## YOUR INSTRUCTIONS
May I have the line containing "C4: none -> 15nF (GND, SIG1)" and every line after it through the end of the data, repeated exactly and with no other lines?

Source records:

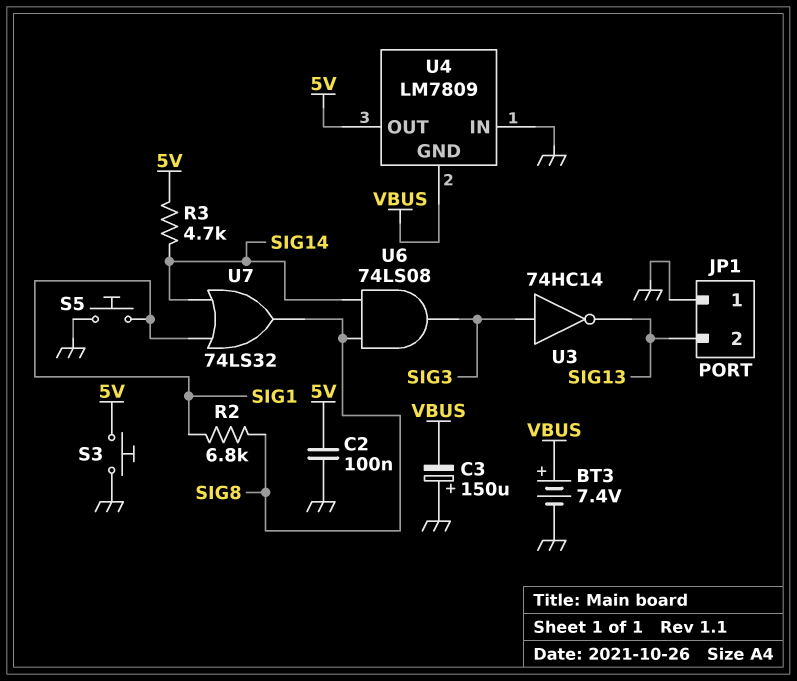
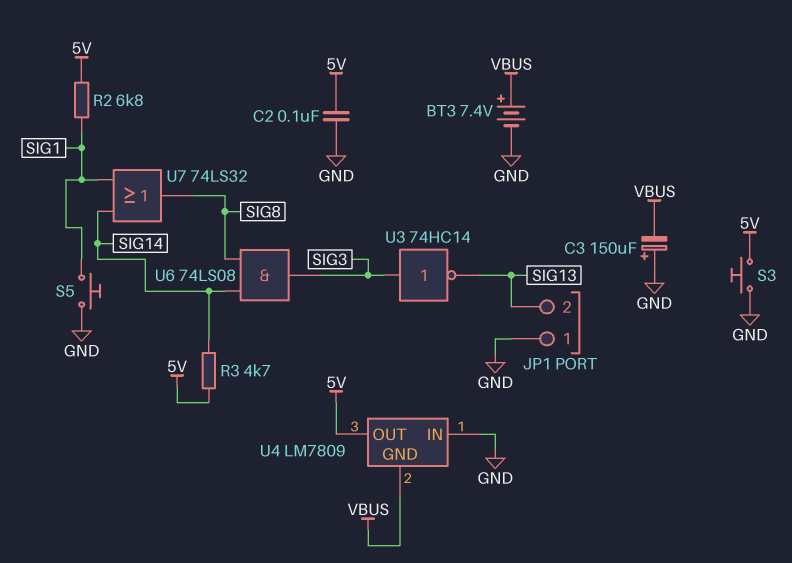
R2: 6.8k (SIG1, SIG8) -> 6.8k (5V, SIG1)

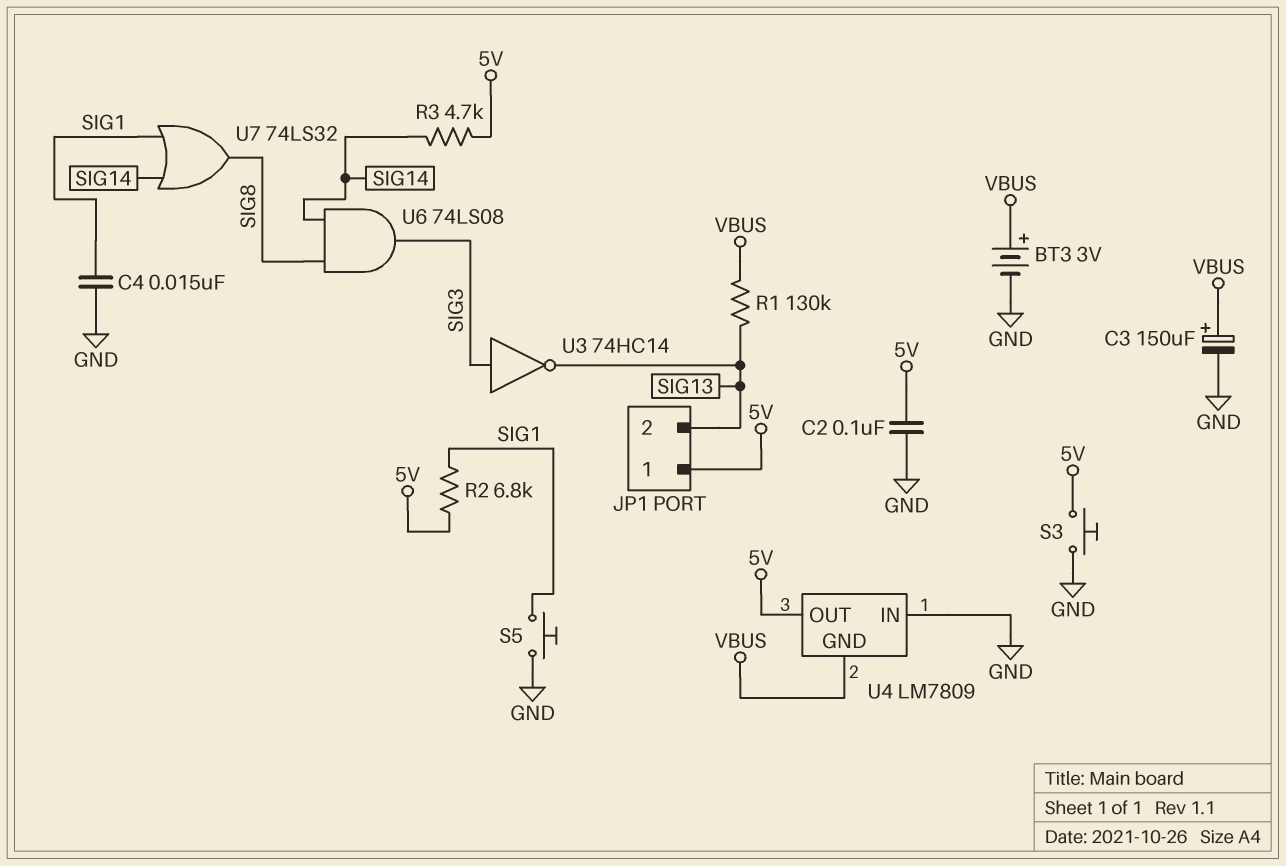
BT3: 7.4V (plus VBUS, minus GND) -> 3V (plus VBUS, minus GND)
C3: 150uF (plus GND, minus VBUS) -> 150uF (plus VBUS, minus GND)
C4: none -> 15nF (GND, SIG1)
JP1 pin 1: GND -> 5V
R1: none -> 130k (SIG13, VBUS)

## ANSWER TO THIS TASK
C4: none -> 15nF (GND, SIG1)
JP1 pin 1: GND -> 5V
R1: none -> 130k (SIG13, VBUS)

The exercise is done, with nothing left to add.